→ **What is being asked**
Reproduce the listing below from the line with "[(0,455),(9,450),(0,435),(0,455)]" to the line with "[(125,0),(48,0),(46,10),(94,26),(86,51),(108,58),(125,0)]", both lines included, character for character, minus any pictures.

→ **Information supplied**
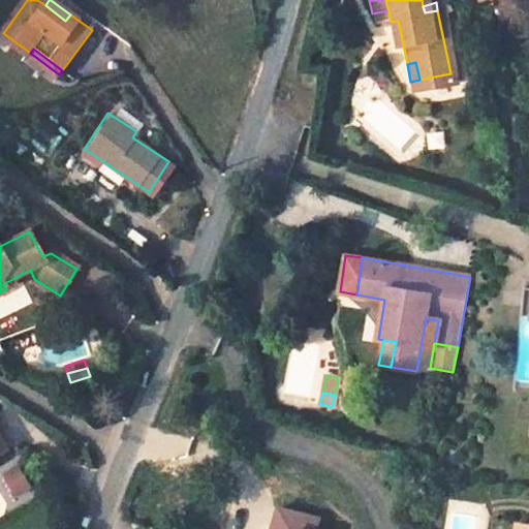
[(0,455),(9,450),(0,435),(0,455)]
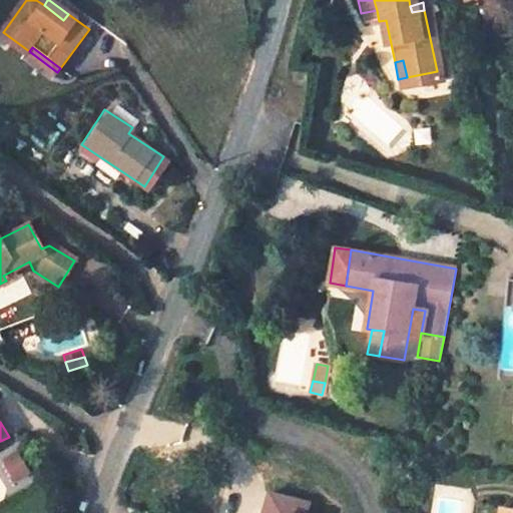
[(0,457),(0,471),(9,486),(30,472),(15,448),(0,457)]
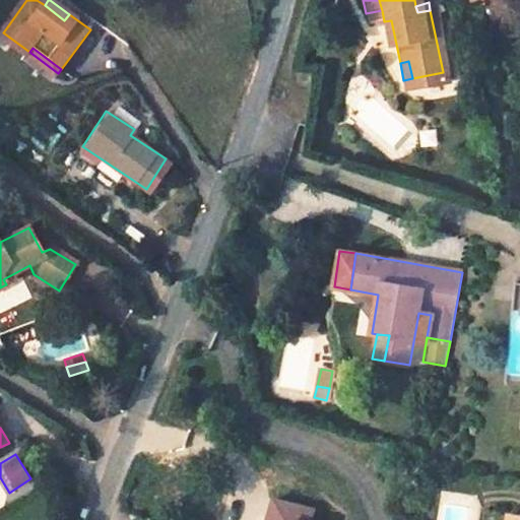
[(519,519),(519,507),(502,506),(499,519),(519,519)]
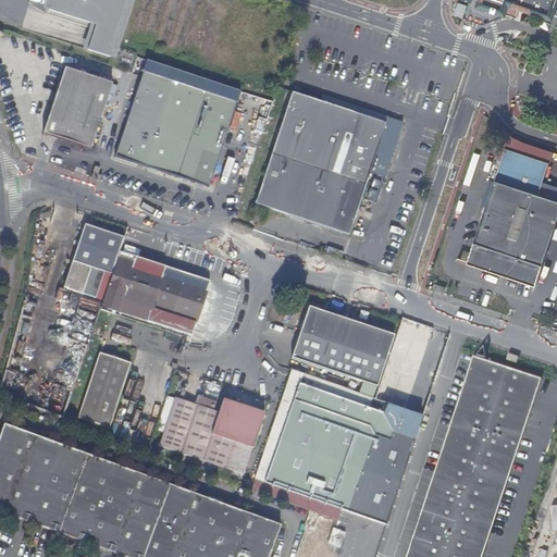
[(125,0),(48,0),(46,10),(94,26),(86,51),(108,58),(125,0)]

==

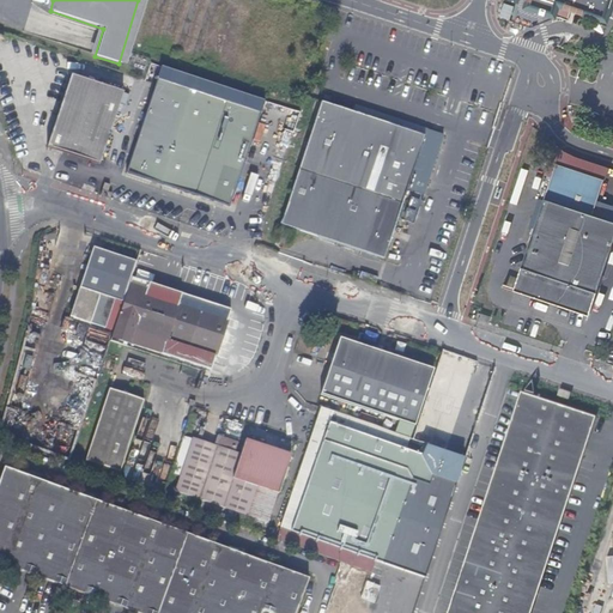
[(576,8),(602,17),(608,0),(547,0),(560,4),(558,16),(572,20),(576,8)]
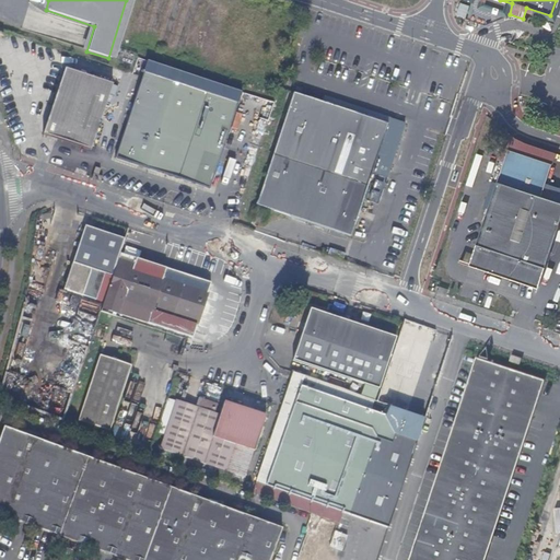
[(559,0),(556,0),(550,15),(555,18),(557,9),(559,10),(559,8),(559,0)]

→ **Reply to the exercise**
[(0,455),(9,450),(0,435),(0,455)]
[(0,457),(0,471),(9,486),(30,472),(15,448),(0,457)]
[(519,519),(519,507),(502,506),(499,519),(519,519)]
[(125,0),(48,0),(46,10),(94,26),(86,51),(108,58),(125,0)]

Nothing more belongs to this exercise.